— ASSIGNMENT —
Quote every line of the data below as it stands, omitting pictures.

:: THE RECORDS ::

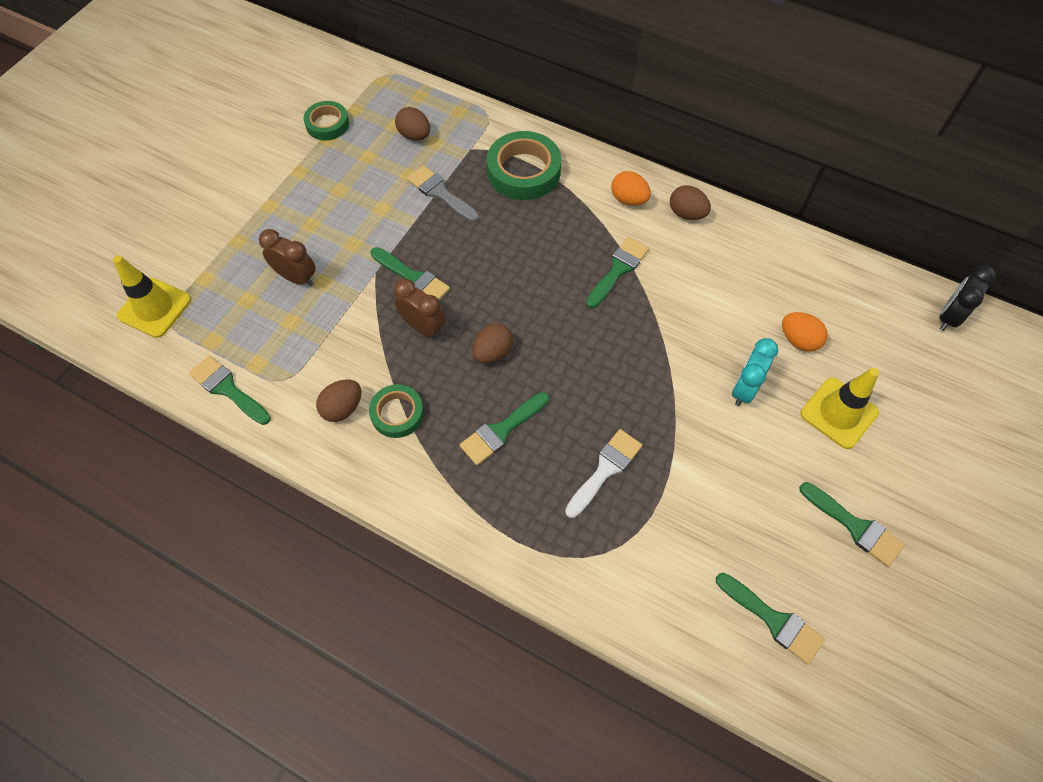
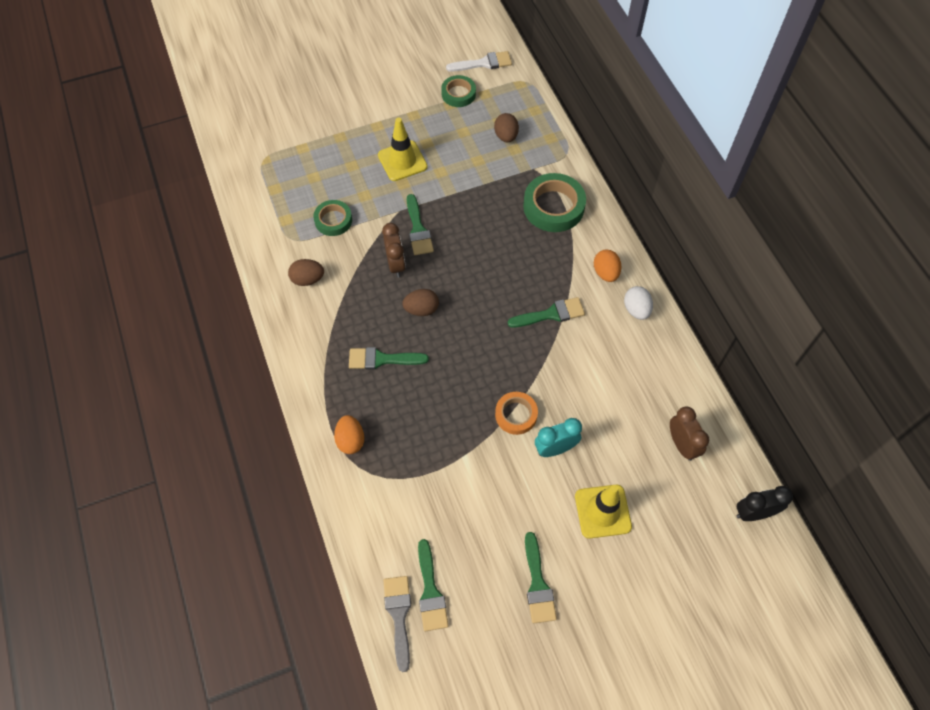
camera: 40 degrees right, 0 degrees up
yellow traffic cone [113,256,191,338] -> yellow traffic cone moved to [378,118,428,181]
green brush [189,356,271,425] -> none
brown clock [259,229,315,286] -> brown clock moved to [670,407,709,461]
green tape [369,384,424,438] -> green tape moved to [313,200,352,236]
grey brush [407,165,479,222] -> grey brush moved to [384,576,411,672]
white brush [565,429,643,518] -> white brush moved to [446,51,512,72]
brown egg [670,185,711,220] -> white egg [624,286,653,320]
orange egg [782,312,828,352] -> orange egg moved to [334,415,364,454]
none -> orange tape [495,392,538,435]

:::

— RESPONSE AREA —
camera: 40 degrees right, 0 degrees up
yellow traffic cone [113,256,191,338] -> yellow traffic cone moved to [378,118,428,181]
green brush [189,356,271,425] -> none
brown clock [259,229,315,286] -> brown clock moved to [670,407,709,461]
green tape [369,384,424,438] -> green tape moved to [313,200,352,236]
grey brush [407,165,479,222] -> grey brush moved to [384,576,411,672]
white brush [565,429,643,518] -> white brush moved to [446,51,512,72]
brown egg [670,185,711,220] -> white egg [624,286,653,320]
orange egg [782,312,828,352] -> orange egg moved to [334,415,364,454]
none -> orange tape [495,392,538,435]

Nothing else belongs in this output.